Data for this task:
--- START ---

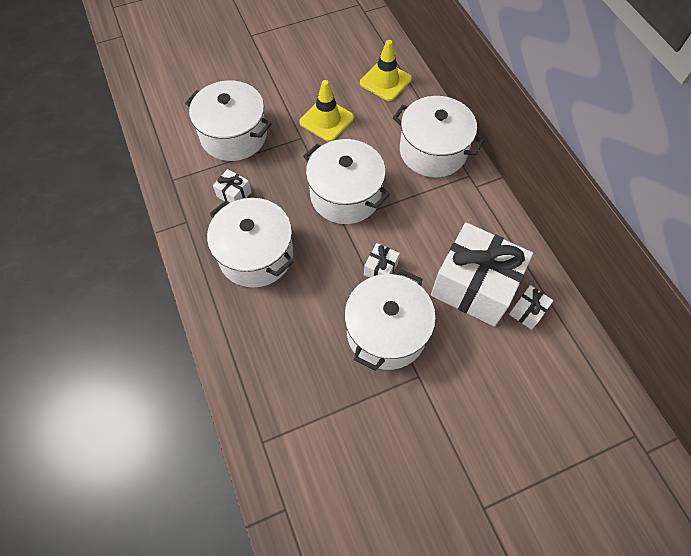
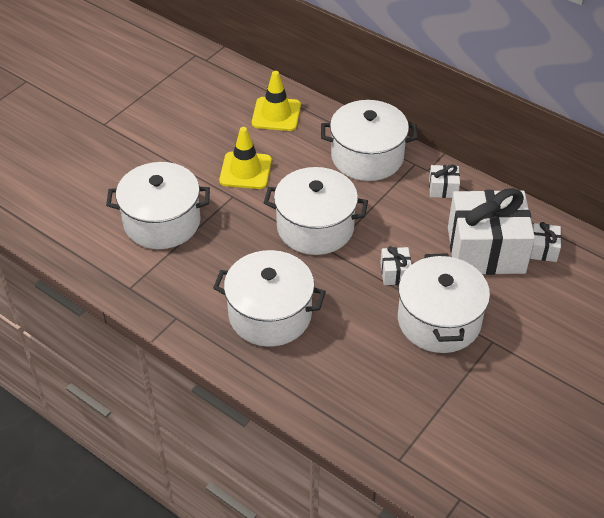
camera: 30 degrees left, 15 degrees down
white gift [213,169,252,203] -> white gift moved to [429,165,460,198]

--- END ---
--- START ---

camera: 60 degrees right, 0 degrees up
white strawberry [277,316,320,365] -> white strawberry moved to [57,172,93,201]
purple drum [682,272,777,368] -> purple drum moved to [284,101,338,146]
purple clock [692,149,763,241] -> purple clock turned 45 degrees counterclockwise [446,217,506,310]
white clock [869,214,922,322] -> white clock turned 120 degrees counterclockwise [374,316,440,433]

--- END ---

About this exercise:
Taking the entries above, restate exactly those lines that fall between the line with "purple clock [692,149,763,241]" and the line with "white clock [869,214,922,322]", keeping both of those lines too.

Result of the task:
purple clock [692,149,763,241] -> purple clock turned 45 degrees counterclockwise [446,217,506,310]
white clock [869,214,922,322] -> white clock turned 120 degrees counterclockwise [374,316,440,433]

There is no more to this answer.